▸ **TASK TO COMPLETE**: Return the run of lines below that opens with the line containing "change=relocated; old=cap (red);" and closes with the line containing "change=appeared; new=bucket (green);", keeping each one exact.

(STUDY MATERIAL)

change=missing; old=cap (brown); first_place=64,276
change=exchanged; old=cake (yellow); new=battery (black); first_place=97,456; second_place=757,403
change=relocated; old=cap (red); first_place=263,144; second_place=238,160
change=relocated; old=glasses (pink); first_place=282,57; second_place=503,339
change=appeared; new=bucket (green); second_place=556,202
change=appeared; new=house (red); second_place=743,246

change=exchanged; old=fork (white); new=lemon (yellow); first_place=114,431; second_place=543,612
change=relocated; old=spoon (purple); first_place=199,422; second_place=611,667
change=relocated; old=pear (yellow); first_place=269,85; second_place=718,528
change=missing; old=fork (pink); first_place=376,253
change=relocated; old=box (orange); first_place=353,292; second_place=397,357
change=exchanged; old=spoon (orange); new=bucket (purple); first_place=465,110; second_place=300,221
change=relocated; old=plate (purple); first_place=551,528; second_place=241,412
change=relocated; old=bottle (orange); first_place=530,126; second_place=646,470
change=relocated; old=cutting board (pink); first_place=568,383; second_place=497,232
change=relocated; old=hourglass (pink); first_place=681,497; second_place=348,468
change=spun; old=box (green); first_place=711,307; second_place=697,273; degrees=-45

(End STUDY MATERIAL)
(STUDY MATERIAL)

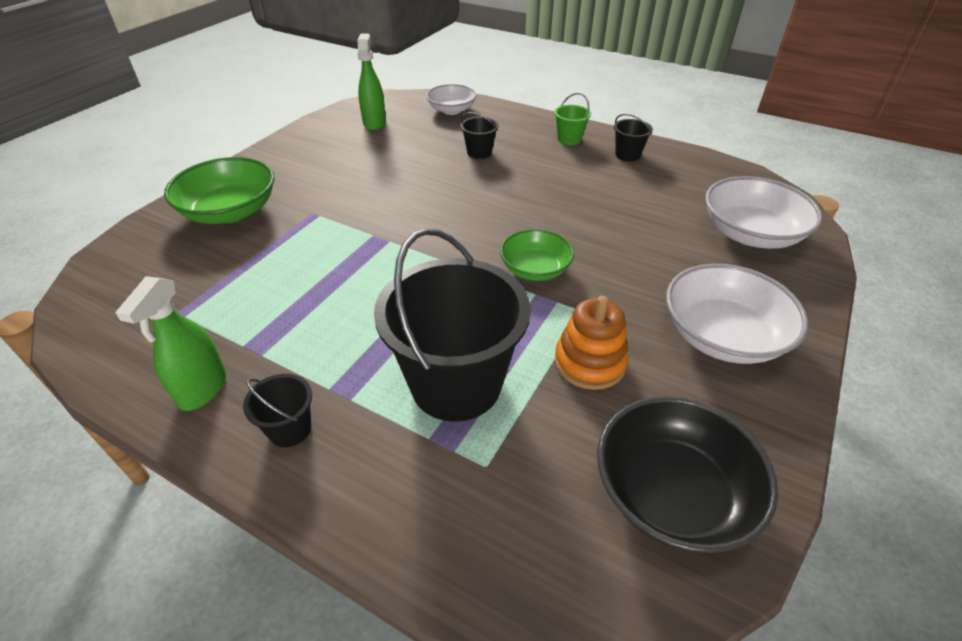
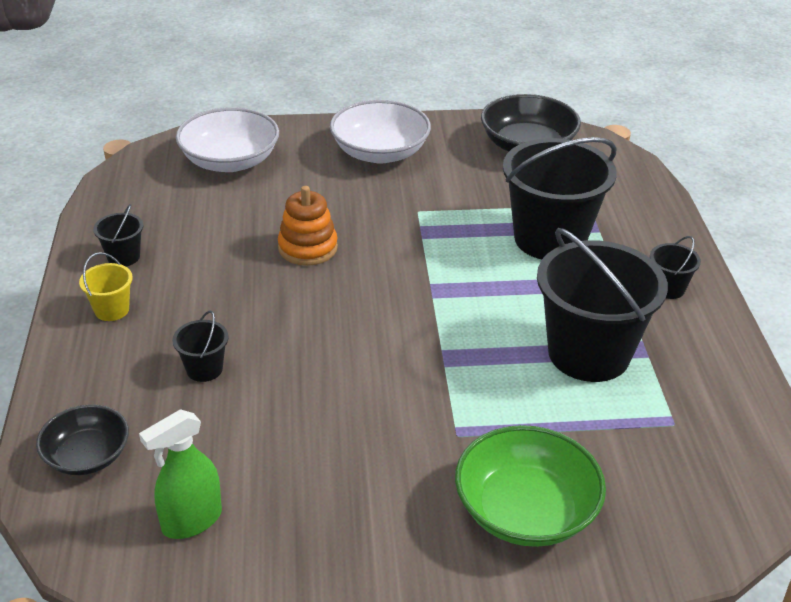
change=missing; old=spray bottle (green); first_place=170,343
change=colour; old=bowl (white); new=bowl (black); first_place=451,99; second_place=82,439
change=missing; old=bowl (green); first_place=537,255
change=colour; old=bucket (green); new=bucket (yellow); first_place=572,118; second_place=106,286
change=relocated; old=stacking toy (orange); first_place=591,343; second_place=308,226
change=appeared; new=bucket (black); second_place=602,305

(End STUDY MATERIAL)

▸ **RESPONSE TO THIS TASK**:
change=relocated; old=cap (red); first_place=263,144; second_place=238,160
change=relocated; old=glasses (pink); first_place=282,57; second_place=503,339
change=appeared; new=bucket (green); second_place=556,202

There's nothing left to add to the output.